**Exercise instructions**. The required output consists solely of the lines from the top of the listing through the line containing "none -> cyan brick B6 level 1", transcribed exactly.

**Source data**.
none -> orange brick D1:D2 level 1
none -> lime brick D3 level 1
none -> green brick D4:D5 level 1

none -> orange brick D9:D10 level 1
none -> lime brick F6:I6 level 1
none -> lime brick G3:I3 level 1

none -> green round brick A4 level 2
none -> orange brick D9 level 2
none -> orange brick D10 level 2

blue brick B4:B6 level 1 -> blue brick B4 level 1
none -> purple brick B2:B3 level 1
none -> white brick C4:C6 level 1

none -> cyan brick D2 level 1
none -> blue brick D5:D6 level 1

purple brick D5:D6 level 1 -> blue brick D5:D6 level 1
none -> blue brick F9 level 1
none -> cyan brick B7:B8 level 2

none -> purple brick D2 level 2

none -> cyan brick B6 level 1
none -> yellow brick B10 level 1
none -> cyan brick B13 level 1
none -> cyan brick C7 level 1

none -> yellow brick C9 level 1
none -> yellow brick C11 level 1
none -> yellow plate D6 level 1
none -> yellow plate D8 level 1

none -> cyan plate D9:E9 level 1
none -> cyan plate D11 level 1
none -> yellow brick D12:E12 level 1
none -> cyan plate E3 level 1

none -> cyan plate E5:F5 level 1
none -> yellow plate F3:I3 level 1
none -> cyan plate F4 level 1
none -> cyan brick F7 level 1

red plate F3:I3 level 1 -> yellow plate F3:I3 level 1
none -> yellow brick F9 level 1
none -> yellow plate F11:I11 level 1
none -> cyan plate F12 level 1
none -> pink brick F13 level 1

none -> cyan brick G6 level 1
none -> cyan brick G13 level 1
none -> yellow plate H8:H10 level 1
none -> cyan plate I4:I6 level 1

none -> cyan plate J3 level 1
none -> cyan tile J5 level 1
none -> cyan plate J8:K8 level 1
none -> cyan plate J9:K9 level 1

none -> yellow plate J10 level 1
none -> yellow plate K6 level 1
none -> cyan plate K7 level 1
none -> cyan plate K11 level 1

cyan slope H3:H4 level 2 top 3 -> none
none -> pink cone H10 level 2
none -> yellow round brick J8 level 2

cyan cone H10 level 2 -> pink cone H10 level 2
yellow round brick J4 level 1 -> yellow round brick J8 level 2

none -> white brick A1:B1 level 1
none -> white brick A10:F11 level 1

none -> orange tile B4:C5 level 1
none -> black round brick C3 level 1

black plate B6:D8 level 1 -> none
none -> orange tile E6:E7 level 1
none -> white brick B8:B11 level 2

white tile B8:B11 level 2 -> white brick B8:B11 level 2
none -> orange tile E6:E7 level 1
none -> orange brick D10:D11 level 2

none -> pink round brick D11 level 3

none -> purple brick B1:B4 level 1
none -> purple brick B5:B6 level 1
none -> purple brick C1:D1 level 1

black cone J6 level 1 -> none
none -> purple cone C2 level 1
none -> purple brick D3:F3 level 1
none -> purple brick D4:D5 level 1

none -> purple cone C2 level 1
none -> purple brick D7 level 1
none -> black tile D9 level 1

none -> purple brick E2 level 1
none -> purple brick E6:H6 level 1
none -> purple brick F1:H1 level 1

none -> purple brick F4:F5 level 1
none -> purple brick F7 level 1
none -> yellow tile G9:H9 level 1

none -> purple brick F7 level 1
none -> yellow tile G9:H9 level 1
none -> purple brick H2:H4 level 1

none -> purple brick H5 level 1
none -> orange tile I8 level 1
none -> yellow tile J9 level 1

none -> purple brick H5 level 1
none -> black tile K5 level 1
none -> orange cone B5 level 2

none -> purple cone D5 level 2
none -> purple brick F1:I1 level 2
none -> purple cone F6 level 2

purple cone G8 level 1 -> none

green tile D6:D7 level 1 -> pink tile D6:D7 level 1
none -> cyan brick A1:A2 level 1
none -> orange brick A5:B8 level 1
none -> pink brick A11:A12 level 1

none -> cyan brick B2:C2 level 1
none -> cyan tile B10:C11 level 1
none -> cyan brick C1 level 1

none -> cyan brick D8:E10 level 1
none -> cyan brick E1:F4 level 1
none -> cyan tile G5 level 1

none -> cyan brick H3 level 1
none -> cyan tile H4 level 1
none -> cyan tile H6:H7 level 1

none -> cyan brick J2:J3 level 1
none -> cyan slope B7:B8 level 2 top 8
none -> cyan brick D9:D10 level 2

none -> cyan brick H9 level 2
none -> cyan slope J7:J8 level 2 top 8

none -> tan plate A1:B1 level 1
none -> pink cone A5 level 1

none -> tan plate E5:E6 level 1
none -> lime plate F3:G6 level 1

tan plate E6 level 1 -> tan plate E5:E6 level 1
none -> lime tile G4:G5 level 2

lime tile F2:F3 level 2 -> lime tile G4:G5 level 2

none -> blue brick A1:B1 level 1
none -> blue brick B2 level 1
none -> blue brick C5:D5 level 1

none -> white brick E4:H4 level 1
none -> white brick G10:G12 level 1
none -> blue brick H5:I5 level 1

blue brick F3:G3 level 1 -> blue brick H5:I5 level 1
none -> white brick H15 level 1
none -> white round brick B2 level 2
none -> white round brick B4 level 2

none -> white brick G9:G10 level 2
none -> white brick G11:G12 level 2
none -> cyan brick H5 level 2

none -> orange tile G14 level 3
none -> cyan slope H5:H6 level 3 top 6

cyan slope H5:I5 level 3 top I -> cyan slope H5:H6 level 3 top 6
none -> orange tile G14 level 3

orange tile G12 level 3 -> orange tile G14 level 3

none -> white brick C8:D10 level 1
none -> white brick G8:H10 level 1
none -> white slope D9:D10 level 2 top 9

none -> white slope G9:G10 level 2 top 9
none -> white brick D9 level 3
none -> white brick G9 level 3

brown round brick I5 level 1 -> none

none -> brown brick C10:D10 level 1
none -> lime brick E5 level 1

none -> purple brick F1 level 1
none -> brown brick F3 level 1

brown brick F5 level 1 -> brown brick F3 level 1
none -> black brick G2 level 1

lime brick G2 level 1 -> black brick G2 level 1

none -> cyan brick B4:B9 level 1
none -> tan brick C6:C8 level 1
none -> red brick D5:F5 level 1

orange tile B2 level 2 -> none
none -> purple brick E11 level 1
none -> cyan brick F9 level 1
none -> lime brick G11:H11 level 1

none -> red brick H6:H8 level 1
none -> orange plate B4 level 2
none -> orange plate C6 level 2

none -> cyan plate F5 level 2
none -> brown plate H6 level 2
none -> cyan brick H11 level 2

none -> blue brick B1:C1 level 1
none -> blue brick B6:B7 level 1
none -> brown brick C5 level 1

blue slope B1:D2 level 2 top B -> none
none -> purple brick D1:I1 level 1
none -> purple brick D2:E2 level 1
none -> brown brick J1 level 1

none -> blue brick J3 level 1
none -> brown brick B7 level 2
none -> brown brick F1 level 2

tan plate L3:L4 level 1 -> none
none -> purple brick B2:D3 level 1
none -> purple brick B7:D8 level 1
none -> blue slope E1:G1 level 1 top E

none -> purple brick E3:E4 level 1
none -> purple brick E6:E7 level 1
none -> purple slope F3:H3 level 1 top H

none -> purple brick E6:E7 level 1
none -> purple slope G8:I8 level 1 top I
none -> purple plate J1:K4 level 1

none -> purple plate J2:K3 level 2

**Problem solution**.
none -> orange brick D1:D2 level 1
none -> lime brick D3 level 1
none -> green brick D4:D5 level 1

none -> orange brick D9:D10 level 1
none -> lime brick F6:I6 level 1
none -> lime brick G3:I3 level 1

none -> green round brick A4 level 2
none -> orange brick D9 level 2
none -> orange brick D10 level 2

blue brick B4:B6 level 1 -> blue brick B4 level 1
none -> purple brick B2:B3 level 1
none -> white brick C4:C6 level 1

none -> cyan brick D2 level 1
none -> blue brick D5:D6 level 1

purple brick D5:D6 level 1 -> blue brick D5:D6 level 1
none -> blue brick F9 level 1
none -> cyan brick B7:B8 level 2

none -> purple brick D2 level 2

none -> cyan brick B6 level 1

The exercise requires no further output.